**Work task**
The reply should consist of the entire listing, word for word.

____________

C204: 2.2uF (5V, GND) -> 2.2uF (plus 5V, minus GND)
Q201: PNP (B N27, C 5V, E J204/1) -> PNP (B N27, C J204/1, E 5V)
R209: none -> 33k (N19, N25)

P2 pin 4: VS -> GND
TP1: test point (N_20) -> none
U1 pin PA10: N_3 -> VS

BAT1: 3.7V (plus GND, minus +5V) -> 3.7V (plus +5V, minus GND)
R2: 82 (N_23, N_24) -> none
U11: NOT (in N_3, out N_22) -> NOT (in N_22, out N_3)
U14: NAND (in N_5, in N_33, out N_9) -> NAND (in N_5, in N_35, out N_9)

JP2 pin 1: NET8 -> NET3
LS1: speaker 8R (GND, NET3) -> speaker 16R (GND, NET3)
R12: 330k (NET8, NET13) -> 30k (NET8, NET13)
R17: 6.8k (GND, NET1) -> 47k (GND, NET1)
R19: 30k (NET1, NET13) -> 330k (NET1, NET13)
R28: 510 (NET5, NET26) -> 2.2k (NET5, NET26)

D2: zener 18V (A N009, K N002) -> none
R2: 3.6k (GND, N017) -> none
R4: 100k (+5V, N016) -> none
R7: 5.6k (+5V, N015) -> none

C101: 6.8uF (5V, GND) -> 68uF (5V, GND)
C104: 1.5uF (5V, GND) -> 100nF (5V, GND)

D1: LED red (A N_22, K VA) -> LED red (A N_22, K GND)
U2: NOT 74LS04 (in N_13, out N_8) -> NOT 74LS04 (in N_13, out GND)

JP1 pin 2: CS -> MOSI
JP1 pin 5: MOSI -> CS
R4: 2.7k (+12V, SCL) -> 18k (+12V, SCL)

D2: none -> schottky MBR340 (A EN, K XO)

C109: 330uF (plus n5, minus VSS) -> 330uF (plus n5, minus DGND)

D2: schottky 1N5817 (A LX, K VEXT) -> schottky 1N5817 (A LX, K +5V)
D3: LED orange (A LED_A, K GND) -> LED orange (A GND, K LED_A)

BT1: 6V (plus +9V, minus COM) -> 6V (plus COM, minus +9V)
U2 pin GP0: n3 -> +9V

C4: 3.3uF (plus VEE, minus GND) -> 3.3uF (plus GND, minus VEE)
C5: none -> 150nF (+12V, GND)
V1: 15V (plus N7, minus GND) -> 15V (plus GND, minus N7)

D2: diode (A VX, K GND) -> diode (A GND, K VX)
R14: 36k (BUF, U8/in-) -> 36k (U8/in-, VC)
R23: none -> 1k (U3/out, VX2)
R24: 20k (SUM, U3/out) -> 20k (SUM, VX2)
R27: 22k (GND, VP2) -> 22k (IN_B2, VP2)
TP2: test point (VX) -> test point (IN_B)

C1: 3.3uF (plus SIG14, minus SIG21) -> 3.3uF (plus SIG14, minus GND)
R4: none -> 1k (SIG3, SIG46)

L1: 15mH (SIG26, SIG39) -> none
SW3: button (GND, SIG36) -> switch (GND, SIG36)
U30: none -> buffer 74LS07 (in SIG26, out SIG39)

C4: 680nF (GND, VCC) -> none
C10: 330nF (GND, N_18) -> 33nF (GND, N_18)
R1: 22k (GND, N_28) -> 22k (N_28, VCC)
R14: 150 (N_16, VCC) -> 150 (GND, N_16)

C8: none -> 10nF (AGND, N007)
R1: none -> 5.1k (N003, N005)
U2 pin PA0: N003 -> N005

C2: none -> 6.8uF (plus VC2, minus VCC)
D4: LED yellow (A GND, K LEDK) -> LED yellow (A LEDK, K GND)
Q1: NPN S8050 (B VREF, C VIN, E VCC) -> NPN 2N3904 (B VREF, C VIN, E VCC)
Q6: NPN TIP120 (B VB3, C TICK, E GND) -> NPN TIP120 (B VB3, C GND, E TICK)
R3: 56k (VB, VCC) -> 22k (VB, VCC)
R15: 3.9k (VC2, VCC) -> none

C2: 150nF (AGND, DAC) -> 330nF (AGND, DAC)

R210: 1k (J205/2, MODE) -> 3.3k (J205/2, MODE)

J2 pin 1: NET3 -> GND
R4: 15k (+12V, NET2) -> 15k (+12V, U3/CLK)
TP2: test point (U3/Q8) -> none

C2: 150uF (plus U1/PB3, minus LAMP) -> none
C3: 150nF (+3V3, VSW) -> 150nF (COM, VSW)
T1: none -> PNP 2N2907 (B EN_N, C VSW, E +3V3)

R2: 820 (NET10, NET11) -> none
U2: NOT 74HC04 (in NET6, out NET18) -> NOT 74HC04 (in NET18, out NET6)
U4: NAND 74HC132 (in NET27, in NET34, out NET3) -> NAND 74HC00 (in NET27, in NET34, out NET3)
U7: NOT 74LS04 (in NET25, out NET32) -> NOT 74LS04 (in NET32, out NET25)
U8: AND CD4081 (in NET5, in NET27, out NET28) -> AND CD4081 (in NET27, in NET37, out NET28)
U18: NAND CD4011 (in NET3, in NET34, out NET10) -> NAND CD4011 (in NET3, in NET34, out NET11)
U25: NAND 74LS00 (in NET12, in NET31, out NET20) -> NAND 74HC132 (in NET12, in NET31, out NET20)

____________

**Exercise solution**
C204: 2.2uF (5V, GND) -> 2.2uF (plus 5V, minus GND)
Q201: PNP (B N27, C 5V, E J204/1) -> PNP (B N27, C J204/1, E 5V)
R209: none -> 33k (N19, N25)

P2 pin 4: VS -> GND
TP1: test point (N_20) -> none
U1 pin PA10: N_3 -> VS

BAT1: 3.7V (plus GND, minus +5V) -> 3.7V (plus +5V, minus GND)
R2: 82 (N_23, N_24) -> none
U11: NOT (in N_3, out N_22) -> NOT (in N_22, out N_3)
U14: NAND (in N_5, in N_33, out N_9) -> NAND (in N_5, in N_35, out N_9)

JP2 pin 1: NET8 -> NET3
LS1: speaker 8R (GND, NET3) -> speaker 16R (GND, NET3)
R12: 330k (NET8, NET13) -> 30k (NET8, NET13)
R17: 6.8k (GND, NET1) -> 47k (GND, NET1)
R19: 30k (NET1, NET13) -> 330k (NET1, NET13)
R28: 510 (NET5, NET26) -> 2.2k (NET5, NET26)

D2: zener 18V (A N009, K N002) -> none
R2: 3.6k (GND, N017) -> none
R4: 100k (+5V, N016) -> none
R7: 5.6k (+5V, N015) -> none

C101: 6.8uF (5V, GND) -> 68uF (5V, GND)
C104: 1.5uF (5V, GND) -> 100nF (5V, GND)

D1: LED red (A N_22, K VA) -> LED red (A N_22, K GND)
U2: NOT 74LS04 (in N_13, out N_8) -> NOT 74LS04 (in N_13, out GND)

JP1 pin 2: CS -> MOSI
JP1 pin 5: MOSI -> CS
R4: 2.7k (+12V, SCL) -> 18k (+12V, SCL)

D2: none -> schottky MBR340 (A EN, K XO)

C109: 330uF (plus n5, minus VSS) -> 330uF (plus n5, minus DGND)

D2: schottky 1N5817 (A LX, K VEXT) -> schottky 1N5817 (A LX, K +5V)
D3: LED orange (A LED_A, K GND) -> LED orange (A GND, K LED_A)

BT1: 6V (plus +9V, minus COM) -> 6V (plus COM, minus +9V)
U2 pin GP0: n3 -> +9V

C4: 3.3uF (plus VEE, minus GND) -> 3.3uF (plus GND, minus VEE)
C5: none -> 150nF (+12V, GND)
V1: 15V (plus N7, minus GND) -> 15V (plus GND, minus N7)

D2: diode (A VX, K GND) -> diode (A GND, K VX)
R14: 36k (BUF, U8/in-) -> 36k (U8/in-, VC)
R23: none -> 1k (U3/out, VX2)
R24: 20k (SUM, U3/out) -> 20k (SUM, VX2)
R27: 22k (GND, VP2) -> 22k (IN_B2, VP2)
TP2: test point (VX) -> test point (IN_B)

C1: 3.3uF (plus SIG14, minus SIG21) -> 3.3uF (plus SIG14, minus GND)
R4: none -> 1k (SIG3, SIG46)

L1: 15mH (SIG26, SIG39) -> none
SW3: button (GND, SIG36) -> switch (GND, SIG36)
U30: none -> buffer 74LS07 (in SIG26, out SIG39)

C4: 680nF (GND, VCC) -> none
C10: 330nF (GND, N_18) -> 33nF (GND, N_18)
R1: 22k (GND, N_28) -> 22k (N_28, VCC)
R14: 150 (N_16, VCC) -> 150 (GND, N_16)

C8: none -> 10nF (AGND, N007)
R1: none -> 5.1k (N003, N005)
U2 pin PA0: N003 -> N005

C2: none -> 6.8uF (plus VC2, minus VCC)
D4: LED yellow (A GND, K LEDK) -> LED yellow (A LEDK, K GND)
Q1: NPN S8050 (B VREF, C VIN, E VCC) -> NPN 2N3904 (B VREF, C VIN, E VCC)
Q6: NPN TIP120 (B VB3, C TICK, E GND) -> NPN TIP120 (B VB3, C GND, E TICK)
R3: 56k (VB, VCC) -> 22k (VB, VCC)
R15: 3.9k (VC2, VCC) -> none

C2: 150nF (AGND, DAC) -> 330nF (AGND, DAC)

R210: 1k (J205/2, MODE) -> 3.3k (J205/2, MODE)

J2 pin 1: NET3 -> GND
R4: 15k (+12V, NET2) -> 15k (+12V, U3/CLK)
TP2: test point (U3/Q8) -> none

C2: 150uF (plus U1/PB3, minus LAMP) -> none
C3: 150nF (+3V3, VSW) -> 150nF (COM, VSW)
T1: none -> PNP 2N2907 (B EN_N, C VSW, E +3V3)

R2: 820 (NET10, NET11) -> none
U2: NOT 74HC04 (in NET6, out NET18) -> NOT 74HC04 (in NET18, out NET6)
U4: NAND 74HC132 (in NET27, in NET34, out NET3) -> NAND 74HC00 (in NET27, in NET34, out NET3)
U7: NOT 74LS04 (in NET25, out NET32) -> NOT 74LS04 (in NET32, out NET25)
U8: AND CD4081 (in NET5, in NET27, out NET28) -> AND CD4081 (in NET27, in NET37, out NET28)
U18: NAND CD4011 (in NET3, in NET34, out NET10) -> NAND CD4011 (in NET3, in NET34, out NET11)
U25: NAND 74LS00 (in NET12, in NET31, out NET20) -> NAND 74HC132 (in NET12, in NET31, out NET20)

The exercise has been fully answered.